→ Exercise instructions: Retype the records below word for word and omit any image.

___ Supplied material

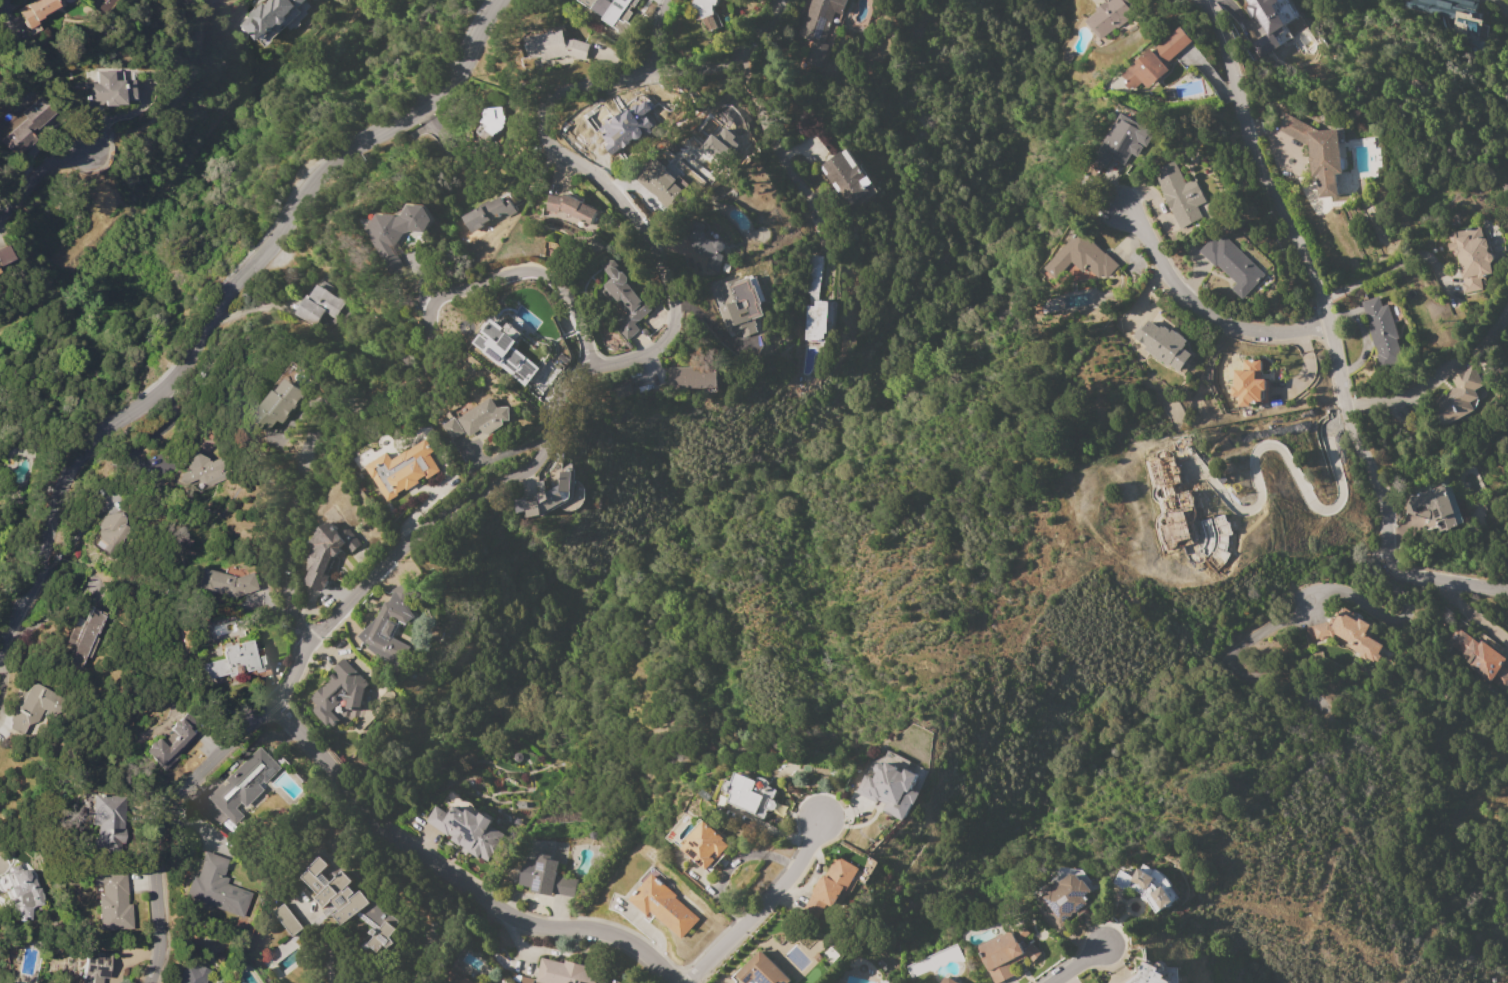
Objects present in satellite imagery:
building: (1431, 7)
building: (36, 11)
building: (612, 12)
building: (707, 13)
building: (268, 16)
building: (1109, 16)
building: (1267, 21)
building: (1466, 26)
building: (818, 27)
road: (760, 28)
building: (1279, 35)
road: (657, 39)
building: (554, 47)
building: (1155, 61)
building: (111, 89)
road: (180, 92)
building: (492, 120)
building: (28, 123)
building: (628, 125)
building: (597, 133)
building: (1125, 139)
road: (768, 140)
building: (1317, 153)
road: (40, 173)
building: (850, 181)
building: (658, 183)
building: (1179, 195)
building: (571, 208)
building: (492, 211)
building: (397, 234)
building: (705, 247)
building: (5, 255)
building: (1082, 258)
building: (1470, 258)
building: (1232, 264)
road: (1389, 265)
building: (0, 271)
building: (624, 300)
road: (223, 301)
building: (814, 301)
building: (740, 305)
building: (317, 306)
road: (1209, 314)
building: (1381, 332)
road: (1330, 333)
road: (1362, 334)
building: (1163, 345)
building: (497, 348)
road: (1439, 373)
building: (692, 377)
building: (1248, 383)
road: (403, 388)
building: (1457, 396)
building: (278, 405)
building: (483, 418)
building: (451, 429)
road: (532, 464)
building: (203, 470)
building: (402, 470)
road: (1295, 479)
building: (548, 497)
building: (1431, 508)
building: (322, 556)
building: (227, 582)
road: (1470, 616)
building: (389, 625)
building: (1348, 634)
building: (87, 636)
building: (1480, 658)
building: (237, 660)
building: (340, 696)
building: (34, 706)
building: (172, 742)
building: (243, 785)
building: (890, 789)
building: (751, 795)
building: (110, 821)
building: (467, 827)
building: (705, 846)
building: (546, 877)
road: (451, 882)
building: (1148, 886)
building: (219, 887)
building: (830, 887)
building: (22, 892)
building: (1067, 898)
building: (114, 899)
building: (351, 903)
road: (761, 905)
building: (663, 907)
building: (288, 919)
building: (1007, 953)
road: (329, 958)
road: (1076, 964)
building: (96, 967)
building: (761, 971)
building: (194, 973)
building: (566, 973)
building: (1148, 975)
building: (948, 980)
building: (464, 981)
building: (475, 982)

______

→ Answer space:
Objects present in satellite imagery:
building: (1431, 7)
building: (36, 11)
building: (612, 12)
building: (707, 13)
building: (268, 16)
building: (1109, 16)
building: (1267, 21)
building: (1466, 26)
building: (818, 27)
road: (760, 28)
building: (1279, 35)
road: (657, 39)
building: (554, 47)
building: (1155, 61)
building: (111, 89)
road: (180, 92)
building: (492, 120)
building: (28, 123)
building: (628, 125)
building: (597, 133)
building: (1125, 139)
road: (768, 140)
building: (1317, 153)
road: (40, 173)
building: (850, 181)
building: (658, 183)
building: (1179, 195)
building: (571, 208)
building: (492, 211)
building: (397, 234)
building: (705, 247)
building: (5, 255)
building: (1082, 258)
building: (1470, 258)
building: (1232, 264)
road: (1389, 265)
building: (0, 271)
building: (624, 300)
road: (223, 301)
building: (814, 301)
building: (740, 305)
building: (317, 306)
road: (1209, 314)
building: (1381, 332)
road: (1330, 333)
road: (1362, 334)
building: (1163, 345)
building: (497, 348)
road: (1439, 373)
building: (692, 377)
building: (1248, 383)
road: (403, 388)
building: (1457, 396)
building: (278, 405)
building: (483, 418)
building: (451, 429)
road: (532, 464)
building: (203, 470)
building: (402, 470)
road: (1295, 479)
building: (548, 497)
building: (1431, 508)
building: (322, 556)
building: (227, 582)
road: (1470, 616)
building: (389, 625)
building: (1348, 634)
building: (87, 636)
building: (1480, 658)
building: (237, 660)
building: (340, 696)
building: (34, 706)
building: (172, 742)
building: (243, 785)
building: (890, 789)
building: (751, 795)
building: (110, 821)
building: (467, 827)
building: (705, 846)
building: (546, 877)
road: (451, 882)
building: (1148, 886)
building: (219, 887)
building: (830, 887)
building: (22, 892)
building: (1067, 898)
building: (114, 899)
building: (351, 903)
road: (761, 905)
building: (663, 907)
building: (288, 919)
building: (1007, 953)
road: (329, 958)
road: (1076, 964)
building: (96, 967)
building: (761, 971)
building: (194, 973)
building: (566, 973)
building: (1148, 975)
building: (948, 980)
building: (464, 981)
building: (475, 982)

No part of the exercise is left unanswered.